Task goal ▸
For each record that follows, give it back exactly, with no pictures included.

Given information ▸
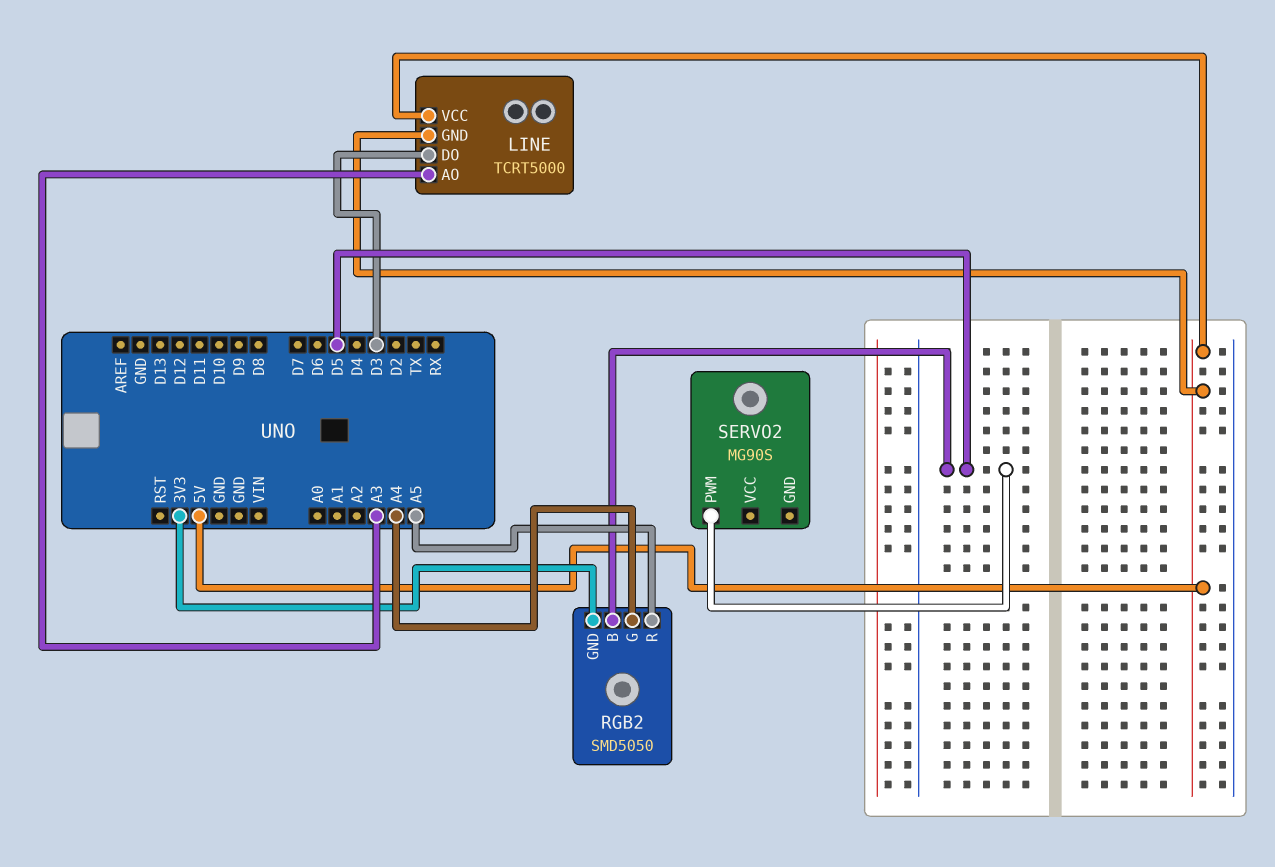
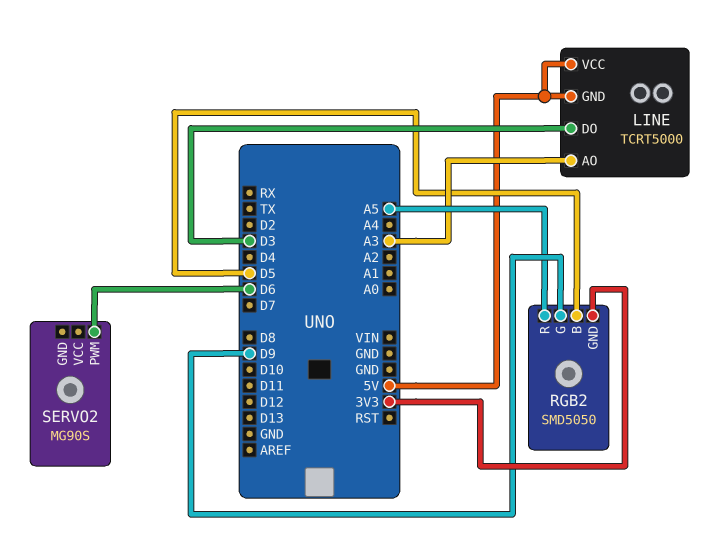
RGB2 pin G: A4 -> D9
SERVO2 pin PWM: D5 -> D6

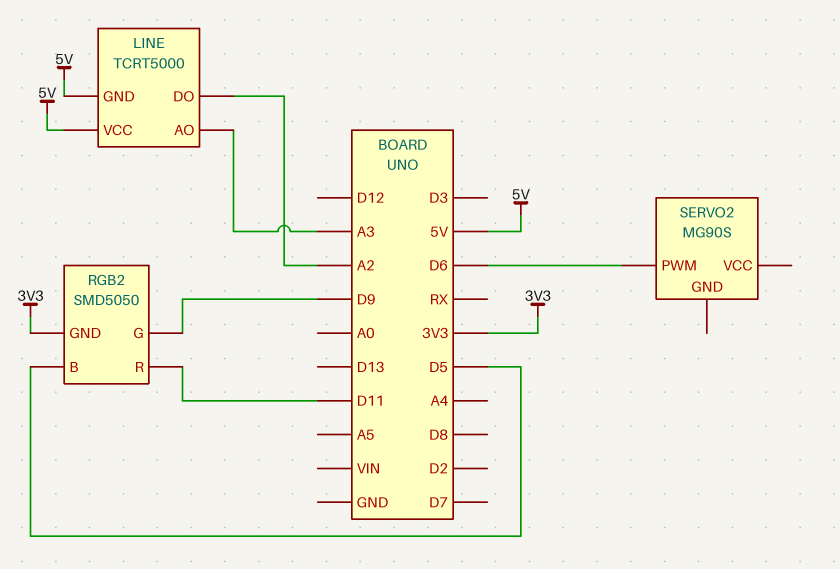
LINE pin DO: D3 -> A2
RGB2 pin R: A5 -> D11

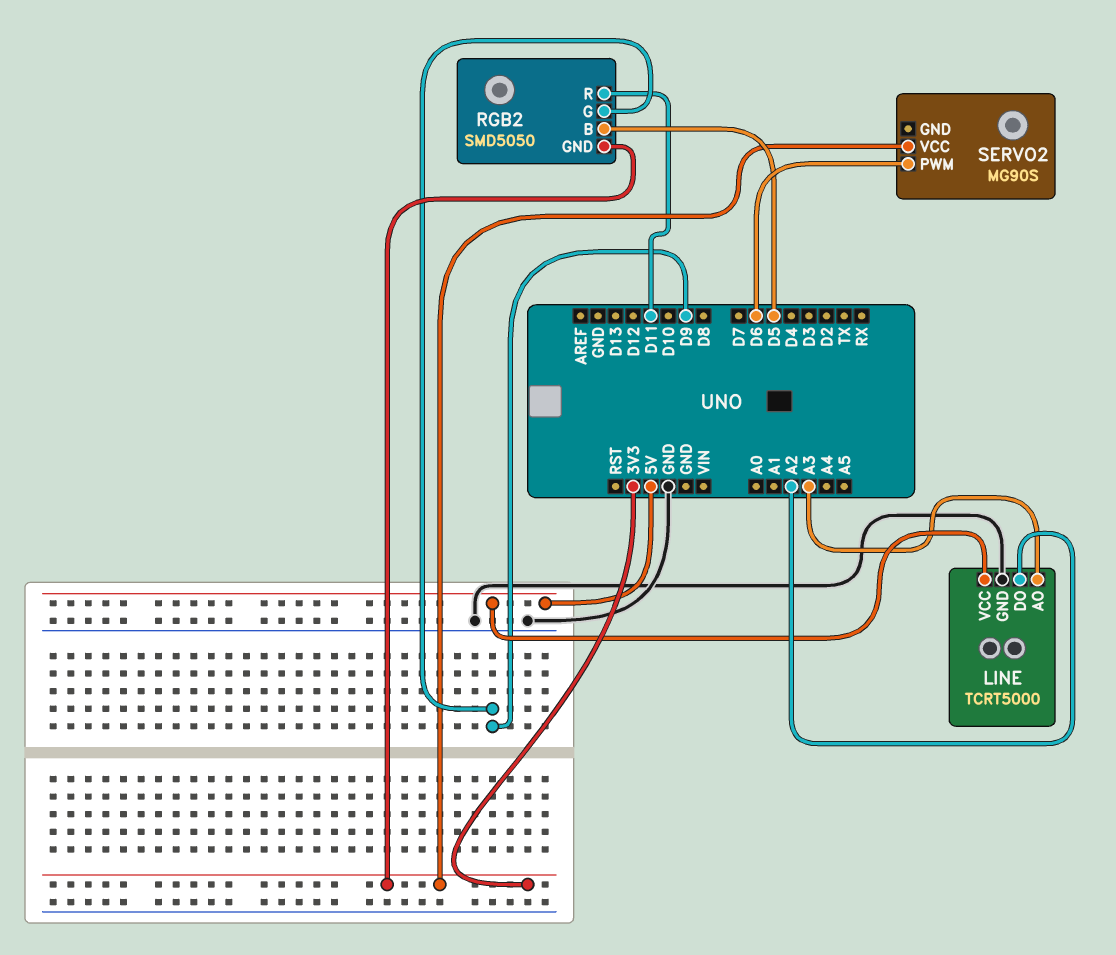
LINE pin GND: 5V -> GND
SERVO2 pin VCC: none -> 3V3

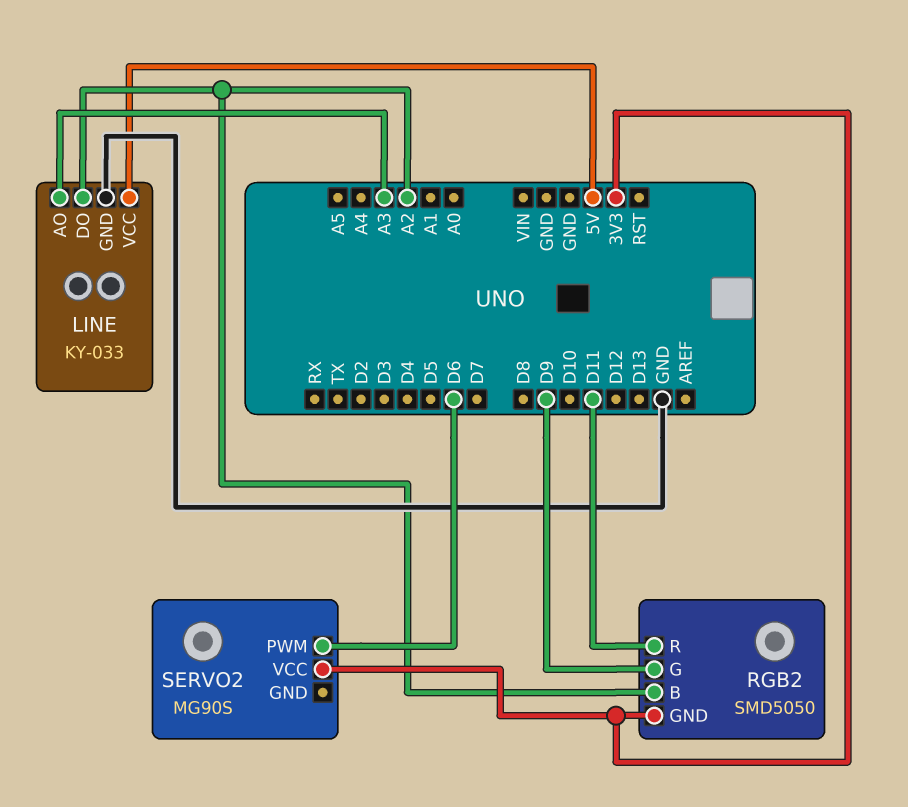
LINE: TCRT5000 -> KY-033
RGB2 pin B: D5 -> A2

Answer ▸
RGB2 pin G: A4 -> D9
SERVO2 pin PWM: D5 -> D6

LINE pin DO: D3 -> A2
RGB2 pin R: A5 -> D11

LINE pin GND: 5V -> GND
SERVO2 pin VCC: none -> 3V3

LINE: TCRT5000 -> KY-033
RGB2 pin B: D5 -> A2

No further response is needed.